**Work item**
Every record must be copied exactly. Leave nothing out.

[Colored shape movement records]
========
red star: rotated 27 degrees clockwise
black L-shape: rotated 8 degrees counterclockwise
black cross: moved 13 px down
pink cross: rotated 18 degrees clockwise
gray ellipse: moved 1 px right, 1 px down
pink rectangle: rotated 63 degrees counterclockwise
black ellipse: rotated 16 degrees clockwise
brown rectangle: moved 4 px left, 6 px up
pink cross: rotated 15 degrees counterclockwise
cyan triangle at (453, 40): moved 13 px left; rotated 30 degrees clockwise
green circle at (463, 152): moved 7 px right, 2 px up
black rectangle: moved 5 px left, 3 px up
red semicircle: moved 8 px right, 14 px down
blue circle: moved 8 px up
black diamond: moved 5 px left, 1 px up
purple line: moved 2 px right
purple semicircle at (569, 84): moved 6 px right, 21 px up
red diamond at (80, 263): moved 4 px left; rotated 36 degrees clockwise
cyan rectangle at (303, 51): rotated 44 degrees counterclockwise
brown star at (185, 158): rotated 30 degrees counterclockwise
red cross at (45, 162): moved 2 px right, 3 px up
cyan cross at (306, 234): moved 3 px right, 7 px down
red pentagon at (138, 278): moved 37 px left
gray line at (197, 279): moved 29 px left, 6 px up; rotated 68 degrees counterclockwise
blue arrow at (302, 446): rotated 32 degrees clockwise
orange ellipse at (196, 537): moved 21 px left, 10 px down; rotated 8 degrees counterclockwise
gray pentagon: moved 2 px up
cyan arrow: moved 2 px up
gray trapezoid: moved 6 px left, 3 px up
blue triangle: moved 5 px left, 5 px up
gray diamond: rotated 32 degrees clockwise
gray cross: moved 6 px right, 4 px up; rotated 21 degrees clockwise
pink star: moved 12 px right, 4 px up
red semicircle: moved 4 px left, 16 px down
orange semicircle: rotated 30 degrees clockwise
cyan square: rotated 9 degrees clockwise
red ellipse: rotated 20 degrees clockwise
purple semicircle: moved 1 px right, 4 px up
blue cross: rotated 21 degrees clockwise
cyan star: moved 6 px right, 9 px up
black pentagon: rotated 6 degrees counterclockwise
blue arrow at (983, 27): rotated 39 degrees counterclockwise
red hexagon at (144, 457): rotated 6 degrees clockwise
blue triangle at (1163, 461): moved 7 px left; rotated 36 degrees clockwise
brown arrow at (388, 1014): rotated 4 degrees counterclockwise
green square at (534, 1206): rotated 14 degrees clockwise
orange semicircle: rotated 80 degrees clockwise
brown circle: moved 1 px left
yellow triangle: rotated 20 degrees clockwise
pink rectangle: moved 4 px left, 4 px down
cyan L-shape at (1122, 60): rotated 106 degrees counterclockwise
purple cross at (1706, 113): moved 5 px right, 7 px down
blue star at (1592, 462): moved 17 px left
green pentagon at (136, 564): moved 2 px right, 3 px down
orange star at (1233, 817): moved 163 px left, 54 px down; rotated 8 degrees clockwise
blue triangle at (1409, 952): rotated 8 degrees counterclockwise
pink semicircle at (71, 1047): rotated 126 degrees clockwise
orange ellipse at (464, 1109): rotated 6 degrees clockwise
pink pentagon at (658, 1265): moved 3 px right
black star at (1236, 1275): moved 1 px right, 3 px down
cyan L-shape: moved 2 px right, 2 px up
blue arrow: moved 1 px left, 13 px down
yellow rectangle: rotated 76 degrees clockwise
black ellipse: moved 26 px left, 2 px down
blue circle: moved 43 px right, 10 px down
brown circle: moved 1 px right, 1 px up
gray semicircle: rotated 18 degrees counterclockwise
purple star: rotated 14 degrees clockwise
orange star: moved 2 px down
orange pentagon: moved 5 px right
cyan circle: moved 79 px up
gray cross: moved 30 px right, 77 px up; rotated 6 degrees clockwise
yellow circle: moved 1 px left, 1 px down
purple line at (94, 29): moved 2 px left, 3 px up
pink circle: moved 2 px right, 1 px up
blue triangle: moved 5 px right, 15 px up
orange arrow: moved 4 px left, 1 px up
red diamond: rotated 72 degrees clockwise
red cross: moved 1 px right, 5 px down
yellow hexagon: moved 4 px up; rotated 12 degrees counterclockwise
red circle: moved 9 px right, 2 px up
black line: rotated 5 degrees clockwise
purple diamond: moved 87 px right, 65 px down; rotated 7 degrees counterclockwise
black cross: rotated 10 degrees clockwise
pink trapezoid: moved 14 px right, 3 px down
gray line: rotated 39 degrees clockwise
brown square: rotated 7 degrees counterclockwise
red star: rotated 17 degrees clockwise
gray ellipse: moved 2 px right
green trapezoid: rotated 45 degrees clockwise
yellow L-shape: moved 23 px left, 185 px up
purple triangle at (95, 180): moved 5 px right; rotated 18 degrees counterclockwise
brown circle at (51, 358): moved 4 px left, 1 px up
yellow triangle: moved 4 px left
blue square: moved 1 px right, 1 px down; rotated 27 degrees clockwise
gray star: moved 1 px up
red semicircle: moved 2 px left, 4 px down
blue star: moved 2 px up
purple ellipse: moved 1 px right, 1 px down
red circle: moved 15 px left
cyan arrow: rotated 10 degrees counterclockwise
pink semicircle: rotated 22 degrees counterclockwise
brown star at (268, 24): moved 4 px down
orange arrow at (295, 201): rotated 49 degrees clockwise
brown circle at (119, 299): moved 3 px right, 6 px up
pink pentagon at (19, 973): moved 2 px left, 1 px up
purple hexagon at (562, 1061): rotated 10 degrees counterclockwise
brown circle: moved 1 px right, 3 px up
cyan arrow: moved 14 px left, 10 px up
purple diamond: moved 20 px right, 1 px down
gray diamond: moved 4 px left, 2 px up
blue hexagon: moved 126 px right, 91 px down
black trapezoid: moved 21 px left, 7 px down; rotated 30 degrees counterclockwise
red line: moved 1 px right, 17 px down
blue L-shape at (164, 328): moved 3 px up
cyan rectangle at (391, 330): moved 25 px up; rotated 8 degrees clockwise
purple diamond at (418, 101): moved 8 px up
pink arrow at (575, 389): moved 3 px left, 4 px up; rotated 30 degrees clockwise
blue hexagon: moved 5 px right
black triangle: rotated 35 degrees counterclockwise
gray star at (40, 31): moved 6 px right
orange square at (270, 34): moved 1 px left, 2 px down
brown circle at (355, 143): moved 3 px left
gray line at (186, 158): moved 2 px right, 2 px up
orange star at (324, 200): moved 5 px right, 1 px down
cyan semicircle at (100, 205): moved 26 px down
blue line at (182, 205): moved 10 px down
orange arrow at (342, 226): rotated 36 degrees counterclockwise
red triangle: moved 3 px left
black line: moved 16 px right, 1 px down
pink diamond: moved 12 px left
========
**Solved problem**
red star: rotated 27 degrees clockwise
black L-shape: rotated 8 degrees counterclockwise
black cross: moved 13 px down
pink cross: rotated 18 degrees clockwise
gray ellipse: moved 1 px right, 1 px down
pink rectangle: rotated 63 degrees counterclockwise
black ellipse: rotated 16 degrees clockwise
brown rectangle: moved 4 px left, 6 px up
pink cross: rotated 15 degrees counterclockwise
cyan triangle at (453, 40): moved 13 px left; rotated 30 degrees clockwise
green circle at (463, 152): moved 7 px right, 2 px up
black rectangle: moved 5 px left, 3 px up
red semicircle: moved 8 px right, 14 px down
blue circle: moved 8 px up
black diamond: moved 5 px left, 1 px up
purple line: moved 2 px right
purple semicircle at (569, 84): moved 6 px right, 21 px up
red diamond at (80, 263): moved 4 px left; rotated 36 degrees clockwise
cyan rectangle at (303, 51): rotated 44 degrees counterclockwise
brown star at (185, 158): rotated 30 degrees counterclockwise
red cross at (45, 162): moved 2 px right, 3 px up
cyan cross at (306, 234): moved 3 px right, 7 px down
red pentagon at (138, 278): moved 37 px left
gray line at (197, 279): moved 29 px left, 6 px up; rotated 68 degrees counterclockwise
blue arrow at (302, 446): rotated 32 degrees clockwise
orange ellipse at (196, 537): moved 21 px left, 10 px down; rotated 8 degrees counterclockwise
gray pentagon: moved 2 px up
cyan arrow: moved 2 px up
gray trapezoid: moved 6 px left, 3 px up
blue triangle: moved 5 px left, 5 px up
gray diamond: rotated 32 degrees clockwise
gray cross: moved 6 px right, 4 px up; rotated 21 degrees clockwise
pink star: moved 12 px right, 4 px up
red semicircle: moved 4 px left, 16 px down
orange semicircle: rotated 30 degrees clockwise
cyan square: rotated 9 degrees clockwise
red ellipse: rotated 20 degrees clockwise
purple semicircle: moved 1 px right, 4 px up
blue cross: rotated 21 degrees clockwise
cyan star: moved 6 px right, 9 px up
black pentagon: rotated 6 degrees counterclockwise
blue arrow at (983, 27): rotated 39 degrees counterclockwise
red hexagon at (144, 457): rotated 6 degrees clockwise
blue triangle at (1163, 461): moved 7 px left; rotated 36 degrees clockwise
brown arrow at (388, 1014): rotated 4 degrees counterclockwise
green square at (534, 1206): rotated 14 degrees clockwise
orange semicircle: rotated 80 degrees clockwise
brown circle: moved 1 px left
yellow triangle: rotated 20 degrees clockwise
pink rectangle: moved 4 px left, 4 px down
cyan L-shape at (1122, 60): rotated 106 degrees counterclockwise
purple cross at (1706, 113): moved 5 px right, 7 px down
blue star at (1592, 462): moved 17 px left
green pentagon at (136, 564): moved 2 px right, 3 px down
orange star at (1233, 817): moved 163 px left, 54 px down; rotated 8 degrees clockwise
blue triangle at (1409, 952): rotated 8 degrees counterclockwise
pink semicircle at (71, 1047): rotated 126 degrees clockwise
orange ellipse at (464, 1109): rotated 6 degrees clockwise
pink pentagon at (658, 1265): moved 3 px right
black star at (1236, 1275): moved 1 px right, 3 px down
cyan L-shape: moved 2 px right, 2 px up
blue arrow: moved 1 px left, 13 px down
yellow rectangle: rotated 76 degrees clockwise
black ellipse: moved 26 px left, 2 px down
blue circle: moved 43 px right, 10 px down
brown circle: moved 1 px right, 1 px up
gray semicircle: rotated 18 degrees counterclockwise
purple star: rotated 14 degrees clockwise
orange star: moved 2 px down
orange pentagon: moved 5 px right
cyan circle: moved 79 px up
gray cross: moved 30 px right, 77 px up; rotated 6 degrees clockwise
yellow circle: moved 1 px left, 1 px down
purple line at (94, 29): moved 2 px left, 3 px up
pink circle: moved 2 px right, 1 px up
blue triangle: moved 5 px right, 15 px up
orange arrow: moved 4 px left, 1 px up
red diamond: rotated 72 degrees clockwise
red cross: moved 1 px right, 5 px down
yellow hexagon: moved 4 px up; rotated 12 degrees counterclockwise
red circle: moved 9 px right, 2 px up
black line: rotated 5 degrees clockwise
purple diamond: moved 87 px right, 65 px down; rotated 7 degrees counterclockwise
black cross: rotated 10 degrees clockwise
pink trapezoid: moved 14 px right, 3 px down
gray line: rotated 39 degrees clockwise
brown square: rotated 7 degrees counterclockwise
red star: rotated 17 degrees clockwise
gray ellipse: moved 2 px right
green trapezoid: rotated 45 degrees clockwise
yellow L-shape: moved 23 px left, 185 px up
purple triangle at (95, 180): moved 5 px right; rotated 18 degrees counterclockwise
brown circle at (51, 358): moved 4 px left, 1 px up
yellow triangle: moved 4 px left
blue square: moved 1 px right, 1 px down; rotated 27 degrees clockwise
gray star: moved 1 px up
red semicircle: moved 2 px left, 4 px down
blue star: moved 2 px up
purple ellipse: moved 1 px right, 1 px down
red circle: moved 15 px left
cyan arrow: rotated 10 degrees counterclockwise
pink semicircle: rotated 22 degrees counterclockwise
brown star at (268, 24): moved 4 px down
orange arrow at (295, 201): rotated 49 degrees clockwise
brown circle at (119, 299): moved 3 px right, 6 px up
pink pentagon at (19, 973): moved 2 px left, 1 px up
purple hexagon at (562, 1061): rotated 10 degrees counterclockwise
brown circle: moved 1 px right, 3 px up
cyan arrow: moved 14 px left, 10 px up
purple diamond: moved 20 px right, 1 px down
gray diamond: moved 4 px left, 2 px up
blue hexagon: moved 126 px right, 91 px down
black trapezoid: moved 21 px left, 7 px down; rotated 30 degrees counterclockwise
red line: moved 1 px right, 17 px down
blue L-shape at (164, 328): moved 3 px up
cyan rectangle at (391, 330): moved 25 px up; rotated 8 degrees clockwise
purple diamond at (418, 101): moved 8 px up
pink arrow at (575, 389): moved 3 px left, 4 px up; rotated 30 degrees clockwise
blue hexagon: moved 5 px right
black triangle: rotated 35 degrees counterclockwise
gray star at (40, 31): moved 6 px right
orange square at (270, 34): moved 1 px left, 2 px down
brown circle at (355, 143): moved 3 px left
gray line at (186, 158): moved 2 px right, 2 px up
orange star at (324, 200): moved 5 px right, 1 px down
cyan semicircle at (100, 205): moved 26 px down
blue line at (182, 205): moved 10 px down
orange arrow at (342, 226): rotated 36 degrees counterclockwise
red triangle: moved 3 px left
black line: moved 16 px right, 1 px down
pink diamond: moved 12 px left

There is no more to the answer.